Data shown:

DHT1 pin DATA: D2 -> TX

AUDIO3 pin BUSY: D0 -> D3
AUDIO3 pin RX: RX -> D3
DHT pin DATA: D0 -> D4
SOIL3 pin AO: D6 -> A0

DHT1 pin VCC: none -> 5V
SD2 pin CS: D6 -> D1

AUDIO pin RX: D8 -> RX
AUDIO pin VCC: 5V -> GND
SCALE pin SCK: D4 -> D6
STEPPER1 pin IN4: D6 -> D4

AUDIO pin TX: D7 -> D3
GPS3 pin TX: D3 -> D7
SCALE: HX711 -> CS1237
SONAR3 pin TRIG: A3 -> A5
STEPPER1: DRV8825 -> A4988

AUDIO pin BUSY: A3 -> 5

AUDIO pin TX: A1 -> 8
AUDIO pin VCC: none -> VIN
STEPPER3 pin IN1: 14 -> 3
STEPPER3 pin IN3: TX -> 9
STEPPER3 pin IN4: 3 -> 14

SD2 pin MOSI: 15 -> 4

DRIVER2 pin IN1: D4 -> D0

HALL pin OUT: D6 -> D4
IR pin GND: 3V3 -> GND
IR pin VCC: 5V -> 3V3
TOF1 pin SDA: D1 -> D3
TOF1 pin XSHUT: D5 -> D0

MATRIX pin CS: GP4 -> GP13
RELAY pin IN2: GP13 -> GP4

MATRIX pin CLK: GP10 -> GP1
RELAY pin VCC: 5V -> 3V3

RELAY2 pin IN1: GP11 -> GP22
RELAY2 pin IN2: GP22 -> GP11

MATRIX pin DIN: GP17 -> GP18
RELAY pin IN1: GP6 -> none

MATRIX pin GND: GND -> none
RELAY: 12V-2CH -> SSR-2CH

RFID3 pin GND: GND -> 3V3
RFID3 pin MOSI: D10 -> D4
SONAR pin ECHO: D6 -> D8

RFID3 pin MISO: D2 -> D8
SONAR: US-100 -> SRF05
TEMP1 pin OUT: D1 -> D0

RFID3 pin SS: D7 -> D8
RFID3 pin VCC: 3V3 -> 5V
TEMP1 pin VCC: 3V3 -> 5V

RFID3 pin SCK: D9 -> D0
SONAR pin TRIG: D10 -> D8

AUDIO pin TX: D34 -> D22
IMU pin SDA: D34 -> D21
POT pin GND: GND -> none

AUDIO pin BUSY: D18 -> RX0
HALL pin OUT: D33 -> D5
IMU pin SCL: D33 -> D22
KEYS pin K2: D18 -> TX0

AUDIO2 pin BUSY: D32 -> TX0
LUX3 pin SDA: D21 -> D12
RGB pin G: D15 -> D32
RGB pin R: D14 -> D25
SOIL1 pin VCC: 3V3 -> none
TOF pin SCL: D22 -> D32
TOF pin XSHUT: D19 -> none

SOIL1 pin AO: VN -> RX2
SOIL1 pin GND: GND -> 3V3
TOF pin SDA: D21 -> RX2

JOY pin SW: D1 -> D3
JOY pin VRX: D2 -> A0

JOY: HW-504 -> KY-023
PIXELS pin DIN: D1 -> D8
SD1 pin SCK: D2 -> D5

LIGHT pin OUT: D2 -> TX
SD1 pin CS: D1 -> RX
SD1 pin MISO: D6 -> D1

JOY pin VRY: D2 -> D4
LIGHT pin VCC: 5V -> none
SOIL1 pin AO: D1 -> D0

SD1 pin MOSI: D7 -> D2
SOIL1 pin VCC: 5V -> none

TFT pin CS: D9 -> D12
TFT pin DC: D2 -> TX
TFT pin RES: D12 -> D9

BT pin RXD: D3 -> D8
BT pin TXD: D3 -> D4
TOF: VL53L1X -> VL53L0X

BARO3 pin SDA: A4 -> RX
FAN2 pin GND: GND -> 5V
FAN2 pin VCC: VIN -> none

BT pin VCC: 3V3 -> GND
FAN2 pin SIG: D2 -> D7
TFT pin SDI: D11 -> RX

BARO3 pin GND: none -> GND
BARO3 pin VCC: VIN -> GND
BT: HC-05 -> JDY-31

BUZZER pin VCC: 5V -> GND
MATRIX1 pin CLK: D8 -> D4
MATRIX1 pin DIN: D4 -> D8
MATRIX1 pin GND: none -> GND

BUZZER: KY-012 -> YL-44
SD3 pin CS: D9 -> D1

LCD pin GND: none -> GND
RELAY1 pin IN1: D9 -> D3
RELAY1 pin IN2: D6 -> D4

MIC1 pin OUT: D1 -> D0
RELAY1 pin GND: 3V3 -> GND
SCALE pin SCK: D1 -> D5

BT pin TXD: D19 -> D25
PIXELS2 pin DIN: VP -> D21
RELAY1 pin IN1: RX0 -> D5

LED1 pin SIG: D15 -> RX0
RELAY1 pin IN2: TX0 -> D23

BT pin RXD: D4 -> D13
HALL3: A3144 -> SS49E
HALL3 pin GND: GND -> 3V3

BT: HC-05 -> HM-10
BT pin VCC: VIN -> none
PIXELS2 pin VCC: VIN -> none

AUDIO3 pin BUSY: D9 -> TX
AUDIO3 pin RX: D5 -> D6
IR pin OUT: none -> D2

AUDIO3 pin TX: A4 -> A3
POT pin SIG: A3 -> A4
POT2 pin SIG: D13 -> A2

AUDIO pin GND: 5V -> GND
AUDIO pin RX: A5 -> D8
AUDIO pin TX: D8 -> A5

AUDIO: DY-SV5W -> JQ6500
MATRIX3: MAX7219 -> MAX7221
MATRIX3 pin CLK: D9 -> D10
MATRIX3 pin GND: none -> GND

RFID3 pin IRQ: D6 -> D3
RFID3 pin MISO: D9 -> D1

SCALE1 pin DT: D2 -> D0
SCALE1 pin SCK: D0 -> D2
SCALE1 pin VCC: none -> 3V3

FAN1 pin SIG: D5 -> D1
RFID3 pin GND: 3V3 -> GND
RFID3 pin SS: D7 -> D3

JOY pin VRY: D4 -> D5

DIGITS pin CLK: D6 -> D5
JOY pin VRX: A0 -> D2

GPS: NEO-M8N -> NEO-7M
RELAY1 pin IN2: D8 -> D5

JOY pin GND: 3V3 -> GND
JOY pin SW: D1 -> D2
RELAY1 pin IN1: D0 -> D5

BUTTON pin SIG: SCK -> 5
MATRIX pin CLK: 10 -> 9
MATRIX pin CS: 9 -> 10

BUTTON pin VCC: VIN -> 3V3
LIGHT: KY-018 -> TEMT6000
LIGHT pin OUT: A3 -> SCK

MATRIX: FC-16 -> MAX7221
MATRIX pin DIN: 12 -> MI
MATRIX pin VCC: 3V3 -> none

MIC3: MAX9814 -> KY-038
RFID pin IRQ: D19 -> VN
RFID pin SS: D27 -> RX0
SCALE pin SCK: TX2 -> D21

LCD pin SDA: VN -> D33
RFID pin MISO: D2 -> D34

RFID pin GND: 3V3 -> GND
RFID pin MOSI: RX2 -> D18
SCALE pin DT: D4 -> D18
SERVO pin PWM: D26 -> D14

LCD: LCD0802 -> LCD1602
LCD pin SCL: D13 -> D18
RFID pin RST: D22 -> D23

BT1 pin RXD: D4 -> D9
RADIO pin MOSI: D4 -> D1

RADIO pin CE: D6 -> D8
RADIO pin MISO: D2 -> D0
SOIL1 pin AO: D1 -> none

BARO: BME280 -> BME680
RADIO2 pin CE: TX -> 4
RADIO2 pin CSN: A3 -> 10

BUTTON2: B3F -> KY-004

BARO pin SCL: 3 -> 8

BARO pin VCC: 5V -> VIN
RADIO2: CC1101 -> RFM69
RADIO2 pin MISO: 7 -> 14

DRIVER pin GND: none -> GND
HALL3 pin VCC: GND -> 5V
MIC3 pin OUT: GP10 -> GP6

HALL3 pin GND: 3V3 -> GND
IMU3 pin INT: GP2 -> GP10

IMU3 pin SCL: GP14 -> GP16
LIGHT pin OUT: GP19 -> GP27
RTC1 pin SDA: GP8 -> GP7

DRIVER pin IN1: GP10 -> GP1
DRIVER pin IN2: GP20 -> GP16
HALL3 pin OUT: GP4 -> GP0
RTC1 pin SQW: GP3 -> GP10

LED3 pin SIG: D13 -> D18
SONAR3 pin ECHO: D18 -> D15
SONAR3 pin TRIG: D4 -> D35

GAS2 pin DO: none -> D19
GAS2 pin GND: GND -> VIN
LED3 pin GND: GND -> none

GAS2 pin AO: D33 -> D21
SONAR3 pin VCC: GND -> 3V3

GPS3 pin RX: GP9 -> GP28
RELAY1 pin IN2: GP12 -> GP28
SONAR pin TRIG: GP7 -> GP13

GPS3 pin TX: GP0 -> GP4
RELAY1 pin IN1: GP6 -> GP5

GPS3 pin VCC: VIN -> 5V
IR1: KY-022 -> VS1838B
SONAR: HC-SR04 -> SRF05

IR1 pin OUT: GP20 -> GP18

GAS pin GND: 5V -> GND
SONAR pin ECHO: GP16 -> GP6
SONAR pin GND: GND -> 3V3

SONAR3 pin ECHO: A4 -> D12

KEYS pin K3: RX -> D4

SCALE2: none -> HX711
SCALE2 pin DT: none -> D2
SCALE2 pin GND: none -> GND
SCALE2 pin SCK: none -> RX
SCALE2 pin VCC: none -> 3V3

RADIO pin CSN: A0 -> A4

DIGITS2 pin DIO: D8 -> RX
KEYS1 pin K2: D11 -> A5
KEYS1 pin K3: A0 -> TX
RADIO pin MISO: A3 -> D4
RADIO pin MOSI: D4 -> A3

Description of the task: Copy out only the lines from the one containing "RADIO2 pin CSN: A3 -> 10" down to the last line of the material, keeping both ends.

Your response:
RADIO2 pin CSN: A3 -> 10

BUTTON2: B3F -> KY-004

BARO pin SCL: 3 -> 8

BARO pin VCC: 5V -> VIN
RADIO2: CC1101 -> RFM69
RADIO2 pin MISO: 7 -> 14

DRIVER pin GND: none -> GND
HALL3 pin VCC: GND -> 5V
MIC3 pin OUT: GP10 -> GP6

HALL3 pin GND: 3V3 -> GND
IMU3 pin INT: GP2 -> GP10

IMU3 pin SCL: GP14 -> GP16
LIGHT pin OUT: GP19 -> GP27
RTC1 pin SDA: GP8 -> GP7

DRIVER pin IN1: GP10 -> GP1
DRIVER pin IN2: GP20 -> GP16
HALL3 pin OUT: GP4 -> GP0
RTC1 pin SQW: GP3 -> GP10

LED3 pin SIG: D13 -> D18
SONAR3 pin ECHO: D18 -> D15
SONAR3 pin TRIG: D4 -> D35

GAS2 pin DO: none -> D19
GAS2 pin GND: GND -> VIN
LED3 pin GND: GND -> none

GAS2 pin AO: D33 -> D21
SONAR3 pin VCC: GND -> 3V3

GPS3 pin RX: GP9 -> GP28
RELAY1 pin IN2: GP12 -> GP28
SONAR pin TRIG: GP7 -> GP13

GPS3 pin TX: GP0 -> GP4
RELAY1 pin IN1: GP6 -> GP5

GPS3 pin VCC: VIN -> 5V
IR1: KY-022 -> VS1838B
SONAR: HC-SR04 -> SRF05

IR1 pin OUT: GP20 -> GP18

GAS pin GND: 5V -> GND
SONAR pin ECHO: GP16 -> GP6
SONAR pin GND: GND -> 3V3

SONAR3 pin ECHO: A4 -> D12

KEYS pin K3: RX -> D4

SCALE2: none -> HX711
SCALE2 pin DT: none -> D2
SCALE2 pin GND: none -> GND
SCALE2 pin SCK: none -> RX
SCALE2 pin VCC: none -> 3V3

RADIO pin CSN: A0 -> A4

DIGITS2 pin DIO: D8 -> RX
KEYS1 pin K2: D11 -> A5
KEYS1 pin K3: A0 -> TX
RADIO pin MISO: A3 -> D4
RADIO pin MOSI: D4 -> A3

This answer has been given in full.